**EXERCISE PROMPT:**
Once you reach the line that holds "to [417 477]" in the listing below, output it and every line after it through the line that holds "ganezibil [588 159]", word for word.

**DATASET RECORDS:**

───

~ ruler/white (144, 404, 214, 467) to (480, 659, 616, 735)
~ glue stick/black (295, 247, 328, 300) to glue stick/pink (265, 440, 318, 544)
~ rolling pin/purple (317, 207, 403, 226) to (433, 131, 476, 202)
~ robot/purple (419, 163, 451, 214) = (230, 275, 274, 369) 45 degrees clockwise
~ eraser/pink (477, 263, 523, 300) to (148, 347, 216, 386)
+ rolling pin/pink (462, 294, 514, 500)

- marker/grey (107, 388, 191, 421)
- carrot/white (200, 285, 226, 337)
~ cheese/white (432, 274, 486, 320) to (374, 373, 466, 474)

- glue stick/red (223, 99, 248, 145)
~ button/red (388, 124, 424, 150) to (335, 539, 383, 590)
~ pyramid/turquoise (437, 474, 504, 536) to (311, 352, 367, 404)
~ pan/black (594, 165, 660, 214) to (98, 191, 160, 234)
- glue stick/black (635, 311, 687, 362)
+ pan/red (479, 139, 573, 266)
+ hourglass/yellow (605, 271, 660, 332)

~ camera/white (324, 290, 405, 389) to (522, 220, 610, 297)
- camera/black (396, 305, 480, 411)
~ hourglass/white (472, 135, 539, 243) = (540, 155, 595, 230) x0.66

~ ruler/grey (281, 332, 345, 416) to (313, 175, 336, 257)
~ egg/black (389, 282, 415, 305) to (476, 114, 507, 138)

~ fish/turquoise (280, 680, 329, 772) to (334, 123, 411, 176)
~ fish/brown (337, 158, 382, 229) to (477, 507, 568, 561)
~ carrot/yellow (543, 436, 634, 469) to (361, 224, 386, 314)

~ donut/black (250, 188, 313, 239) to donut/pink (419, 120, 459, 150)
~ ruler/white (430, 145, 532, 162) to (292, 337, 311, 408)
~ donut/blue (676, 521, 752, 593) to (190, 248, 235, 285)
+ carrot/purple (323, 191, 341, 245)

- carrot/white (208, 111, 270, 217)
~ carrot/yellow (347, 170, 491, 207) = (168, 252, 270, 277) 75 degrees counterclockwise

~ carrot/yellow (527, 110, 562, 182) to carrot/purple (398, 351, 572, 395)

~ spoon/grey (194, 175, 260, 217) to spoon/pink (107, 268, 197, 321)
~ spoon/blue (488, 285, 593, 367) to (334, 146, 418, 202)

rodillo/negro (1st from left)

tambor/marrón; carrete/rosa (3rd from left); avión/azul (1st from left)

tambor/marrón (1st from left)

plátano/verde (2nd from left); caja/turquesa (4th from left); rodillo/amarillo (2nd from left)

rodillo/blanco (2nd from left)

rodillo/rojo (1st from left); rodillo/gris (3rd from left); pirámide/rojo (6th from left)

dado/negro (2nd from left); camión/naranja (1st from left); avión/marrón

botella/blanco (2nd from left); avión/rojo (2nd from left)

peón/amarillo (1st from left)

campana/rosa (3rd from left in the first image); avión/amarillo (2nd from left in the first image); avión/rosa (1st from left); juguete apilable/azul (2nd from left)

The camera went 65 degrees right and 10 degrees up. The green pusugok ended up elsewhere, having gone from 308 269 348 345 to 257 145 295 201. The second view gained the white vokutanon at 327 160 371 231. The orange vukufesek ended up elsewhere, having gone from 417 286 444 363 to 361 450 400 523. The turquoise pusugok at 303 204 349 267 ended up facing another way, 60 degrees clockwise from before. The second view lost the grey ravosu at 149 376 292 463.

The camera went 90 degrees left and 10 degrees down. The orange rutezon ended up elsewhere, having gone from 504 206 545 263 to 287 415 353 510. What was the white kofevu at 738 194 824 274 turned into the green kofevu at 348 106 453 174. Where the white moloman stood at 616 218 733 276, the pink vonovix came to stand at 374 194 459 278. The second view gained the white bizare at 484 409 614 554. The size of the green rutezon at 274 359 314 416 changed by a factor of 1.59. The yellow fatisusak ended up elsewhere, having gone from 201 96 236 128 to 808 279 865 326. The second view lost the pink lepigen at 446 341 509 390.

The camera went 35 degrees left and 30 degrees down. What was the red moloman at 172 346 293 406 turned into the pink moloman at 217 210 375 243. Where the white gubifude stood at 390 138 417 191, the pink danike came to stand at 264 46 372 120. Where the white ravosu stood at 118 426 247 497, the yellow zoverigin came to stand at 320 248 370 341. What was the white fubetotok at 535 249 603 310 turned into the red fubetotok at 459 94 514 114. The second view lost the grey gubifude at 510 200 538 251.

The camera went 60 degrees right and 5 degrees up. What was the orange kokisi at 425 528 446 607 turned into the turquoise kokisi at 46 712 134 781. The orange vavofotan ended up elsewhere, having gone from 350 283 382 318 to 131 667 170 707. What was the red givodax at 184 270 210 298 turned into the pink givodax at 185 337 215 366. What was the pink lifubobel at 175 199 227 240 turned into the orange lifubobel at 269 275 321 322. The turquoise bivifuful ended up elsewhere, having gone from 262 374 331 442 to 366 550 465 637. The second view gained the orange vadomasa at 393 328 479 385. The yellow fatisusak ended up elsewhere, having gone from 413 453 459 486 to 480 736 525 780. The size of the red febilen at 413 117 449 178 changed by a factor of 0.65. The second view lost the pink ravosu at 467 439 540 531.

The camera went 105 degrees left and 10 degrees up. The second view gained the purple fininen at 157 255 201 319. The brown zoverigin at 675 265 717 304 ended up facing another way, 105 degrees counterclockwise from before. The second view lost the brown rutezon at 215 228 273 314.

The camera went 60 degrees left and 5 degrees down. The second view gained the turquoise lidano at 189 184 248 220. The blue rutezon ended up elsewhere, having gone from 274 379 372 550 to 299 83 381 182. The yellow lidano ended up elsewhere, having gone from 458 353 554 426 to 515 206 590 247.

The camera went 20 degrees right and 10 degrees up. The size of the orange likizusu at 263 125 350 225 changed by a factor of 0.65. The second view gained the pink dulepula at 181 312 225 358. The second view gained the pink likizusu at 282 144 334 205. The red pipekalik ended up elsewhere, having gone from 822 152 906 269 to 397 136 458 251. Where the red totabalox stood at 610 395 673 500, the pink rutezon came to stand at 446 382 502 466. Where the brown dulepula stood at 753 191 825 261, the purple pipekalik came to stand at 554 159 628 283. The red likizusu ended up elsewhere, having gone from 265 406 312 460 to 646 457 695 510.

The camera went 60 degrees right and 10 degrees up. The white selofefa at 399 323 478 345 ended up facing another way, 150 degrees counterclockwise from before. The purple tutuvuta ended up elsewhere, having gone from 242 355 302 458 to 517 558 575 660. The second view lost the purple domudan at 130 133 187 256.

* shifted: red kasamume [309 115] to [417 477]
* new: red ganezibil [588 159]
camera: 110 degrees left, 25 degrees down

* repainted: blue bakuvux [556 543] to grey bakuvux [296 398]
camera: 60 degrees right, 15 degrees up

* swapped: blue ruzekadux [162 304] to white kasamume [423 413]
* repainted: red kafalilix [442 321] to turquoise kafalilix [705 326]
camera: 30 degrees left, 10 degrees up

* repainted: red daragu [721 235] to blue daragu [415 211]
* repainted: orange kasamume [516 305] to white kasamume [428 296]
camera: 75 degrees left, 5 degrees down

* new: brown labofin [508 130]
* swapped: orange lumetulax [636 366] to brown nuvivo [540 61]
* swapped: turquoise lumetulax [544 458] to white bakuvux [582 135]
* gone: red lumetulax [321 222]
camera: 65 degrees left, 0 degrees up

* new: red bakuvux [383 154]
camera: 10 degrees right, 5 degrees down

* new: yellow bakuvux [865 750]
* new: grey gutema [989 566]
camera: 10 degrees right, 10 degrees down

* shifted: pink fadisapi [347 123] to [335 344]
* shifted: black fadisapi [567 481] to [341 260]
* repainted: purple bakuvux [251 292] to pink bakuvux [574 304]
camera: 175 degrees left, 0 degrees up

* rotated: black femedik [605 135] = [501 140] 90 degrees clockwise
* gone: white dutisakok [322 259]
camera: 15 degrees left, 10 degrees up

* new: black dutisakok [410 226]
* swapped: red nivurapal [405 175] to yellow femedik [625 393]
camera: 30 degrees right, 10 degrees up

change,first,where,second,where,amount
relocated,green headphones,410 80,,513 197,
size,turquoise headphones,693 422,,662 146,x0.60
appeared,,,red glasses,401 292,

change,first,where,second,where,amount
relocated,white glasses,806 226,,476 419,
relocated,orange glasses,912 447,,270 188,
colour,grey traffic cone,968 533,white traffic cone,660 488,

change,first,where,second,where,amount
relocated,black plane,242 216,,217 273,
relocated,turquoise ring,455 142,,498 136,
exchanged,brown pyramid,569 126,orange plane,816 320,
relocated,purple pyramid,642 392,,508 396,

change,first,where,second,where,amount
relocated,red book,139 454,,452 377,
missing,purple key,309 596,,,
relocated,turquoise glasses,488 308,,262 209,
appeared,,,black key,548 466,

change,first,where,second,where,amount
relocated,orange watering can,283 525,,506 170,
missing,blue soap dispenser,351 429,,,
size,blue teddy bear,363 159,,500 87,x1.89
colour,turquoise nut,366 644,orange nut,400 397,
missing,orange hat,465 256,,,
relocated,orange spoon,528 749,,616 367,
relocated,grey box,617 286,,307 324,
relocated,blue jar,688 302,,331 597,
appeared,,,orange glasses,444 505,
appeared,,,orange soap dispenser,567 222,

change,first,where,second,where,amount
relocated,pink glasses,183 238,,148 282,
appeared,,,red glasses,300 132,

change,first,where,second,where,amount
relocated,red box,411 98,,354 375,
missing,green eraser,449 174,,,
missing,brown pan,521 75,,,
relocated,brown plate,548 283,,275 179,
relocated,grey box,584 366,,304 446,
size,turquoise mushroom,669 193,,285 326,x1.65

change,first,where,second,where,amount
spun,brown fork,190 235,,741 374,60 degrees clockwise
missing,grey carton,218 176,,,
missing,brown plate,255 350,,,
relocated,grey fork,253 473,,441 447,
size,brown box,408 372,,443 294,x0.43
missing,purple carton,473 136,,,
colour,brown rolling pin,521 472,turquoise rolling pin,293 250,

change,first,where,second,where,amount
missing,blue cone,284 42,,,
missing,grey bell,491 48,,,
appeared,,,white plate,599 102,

───

**RESPONSE:**
* shifted: red kasamume [309 115] to [417 477]
* new: red ganezibil [588 159]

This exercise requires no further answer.